┌──

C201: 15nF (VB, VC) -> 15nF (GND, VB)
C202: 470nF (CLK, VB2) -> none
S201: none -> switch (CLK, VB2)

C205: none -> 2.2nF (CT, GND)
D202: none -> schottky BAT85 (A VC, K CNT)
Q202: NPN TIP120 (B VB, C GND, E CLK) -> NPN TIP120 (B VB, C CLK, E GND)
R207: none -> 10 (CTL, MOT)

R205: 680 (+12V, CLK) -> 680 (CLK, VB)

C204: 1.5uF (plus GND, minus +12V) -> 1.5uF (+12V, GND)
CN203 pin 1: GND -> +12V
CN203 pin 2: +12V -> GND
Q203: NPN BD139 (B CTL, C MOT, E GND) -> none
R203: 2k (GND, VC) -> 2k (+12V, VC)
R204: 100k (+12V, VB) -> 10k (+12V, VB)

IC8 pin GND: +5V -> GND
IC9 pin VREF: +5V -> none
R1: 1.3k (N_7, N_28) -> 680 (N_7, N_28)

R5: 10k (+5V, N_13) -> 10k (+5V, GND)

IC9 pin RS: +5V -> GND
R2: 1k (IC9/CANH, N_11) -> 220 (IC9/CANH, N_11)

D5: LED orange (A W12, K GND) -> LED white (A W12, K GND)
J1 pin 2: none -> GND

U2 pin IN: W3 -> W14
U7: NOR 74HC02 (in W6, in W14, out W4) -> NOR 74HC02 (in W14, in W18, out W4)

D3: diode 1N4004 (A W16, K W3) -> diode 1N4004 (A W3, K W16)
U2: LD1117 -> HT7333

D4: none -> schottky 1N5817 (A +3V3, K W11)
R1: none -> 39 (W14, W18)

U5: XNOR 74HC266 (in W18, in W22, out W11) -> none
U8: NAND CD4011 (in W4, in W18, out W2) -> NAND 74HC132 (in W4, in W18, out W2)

└──

Exercise directions
Reproduce exactly the lines above from the line with "R2: 1k (IC9/CANH, N_11)" to the line with "R1: none -> 39 (W14, W18)", including both, and add nothing.

Exercise answer
R2: 1k (IC9/CANH, N_11) -> 220 (IC9/CANH, N_11)

D5: LED orange (A W12, K GND) -> LED white (A W12, K GND)
J1 pin 2: none -> GND

U2 pin IN: W3 -> W14
U7: NOR 74HC02 (in W6, in W14, out W4) -> NOR 74HC02 (in W14, in W18, out W4)

D3: diode 1N4004 (A W16, K W3) -> diode 1N4004 (A W3, K W16)
U2: LD1117 -> HT7333

D4: none -> schottky 1N5817 (A +3V3, K W11)
R1: none -> 39 (W14, W18)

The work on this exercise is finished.